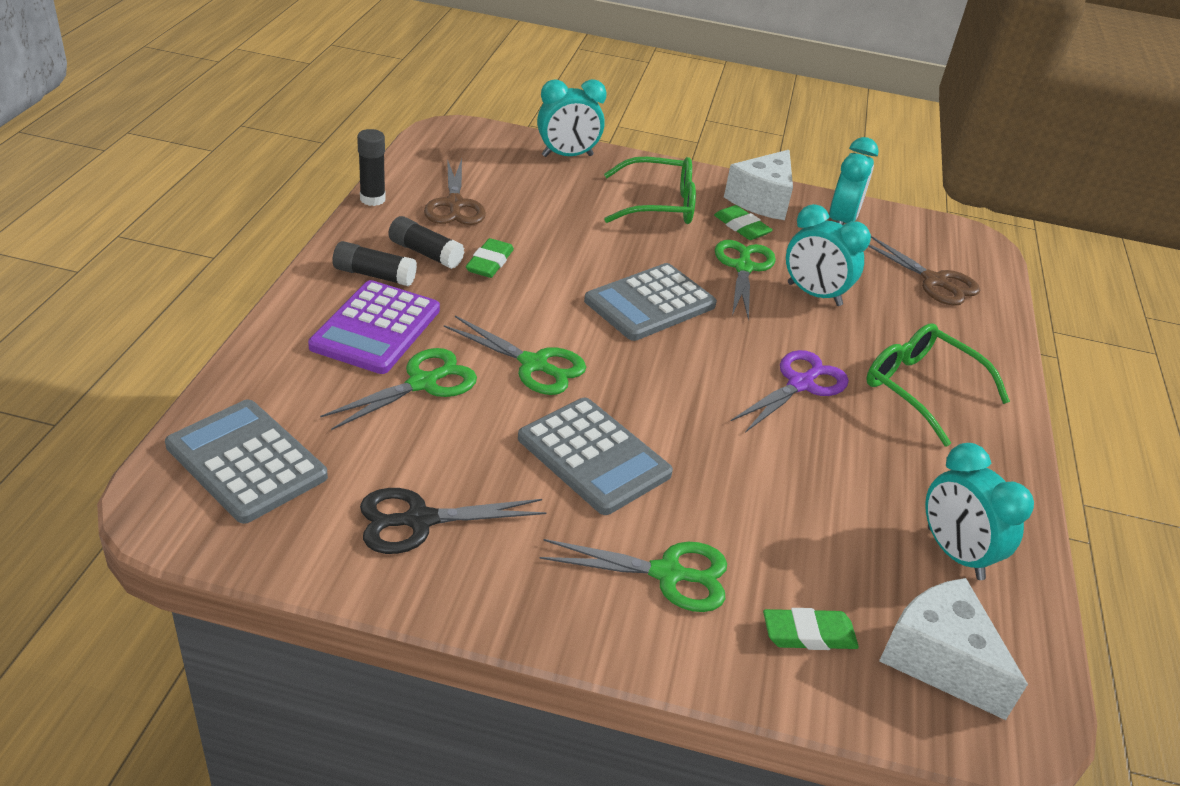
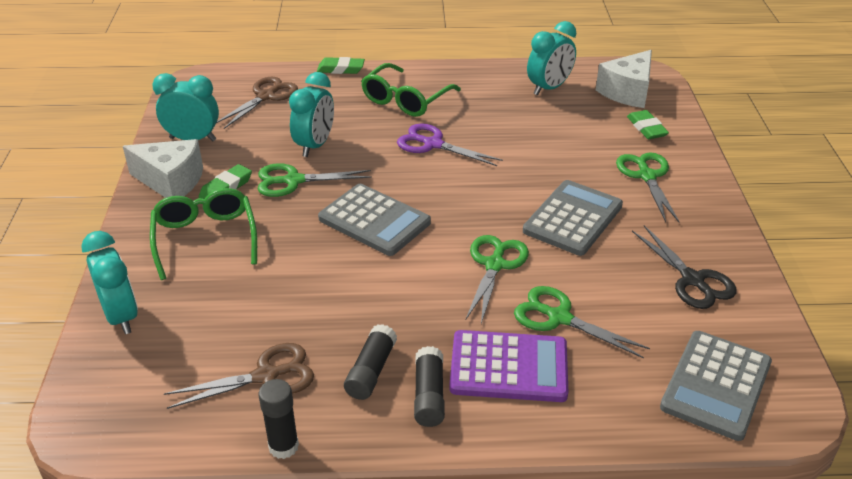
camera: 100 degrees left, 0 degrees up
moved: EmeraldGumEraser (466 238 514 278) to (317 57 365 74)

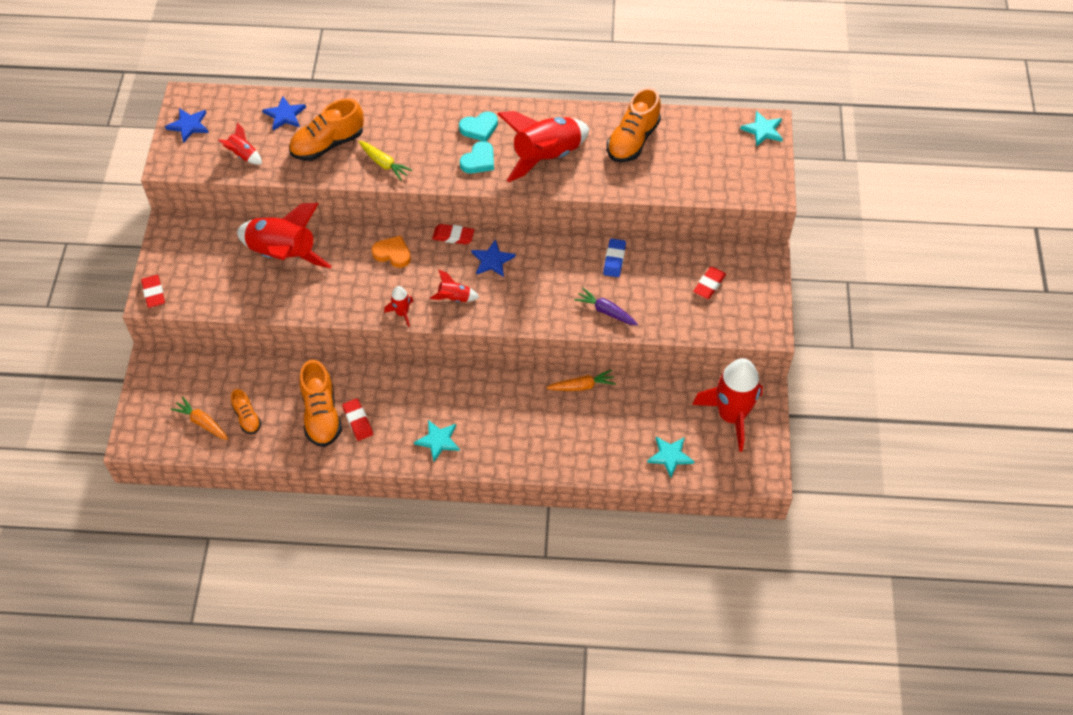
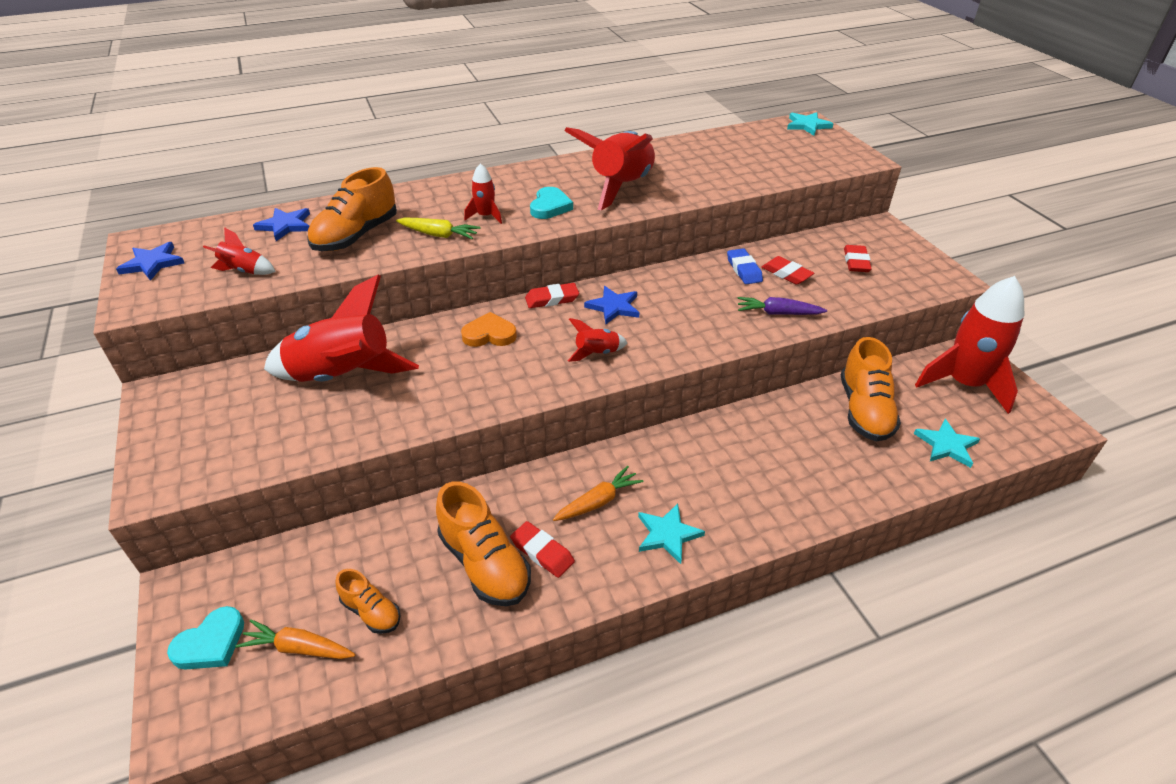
camera: 25 degrees left, 15 degrees down
moved: CrimsonGumEraser (141 275 165 308) to (761 256 814 285); CrimsonToyRocket (384 286 414 327) to (464 163 502 224); TealHeartShape (459 112 498 141) to (167 606 244 670); BrightOrangeToyCarrot (546 370 616 391) to (553 466 643 521); BrightOrangeLaceUpShoe (607 87 661 162) to (841 337 901 441)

WORK TO BE COMPLETED:
Everything in the data except the pictures must be transcribed exactly.

RESPONSE AREA:
camera: 100 degrees left, 0 degrees up
moved: EmeraldGumEraser (466 238 514 278) to (317 57 365 74)

camera: 25 degrees left, 15 degrees down
moved: CrimsonGumEraser (141 275 165 308) to (761 256 814 285); CrimsonToyRocket (384 286 414 327) to (464 163 502 224); TealHeartShape (459 112 498 141) to (167 606 244 670); BrightOrangeToyCarrot (546 370 616 391) to (553 466 643 521); BrightOrangeLaceUpShoe (607 87 661 162) to (841 337 901 441)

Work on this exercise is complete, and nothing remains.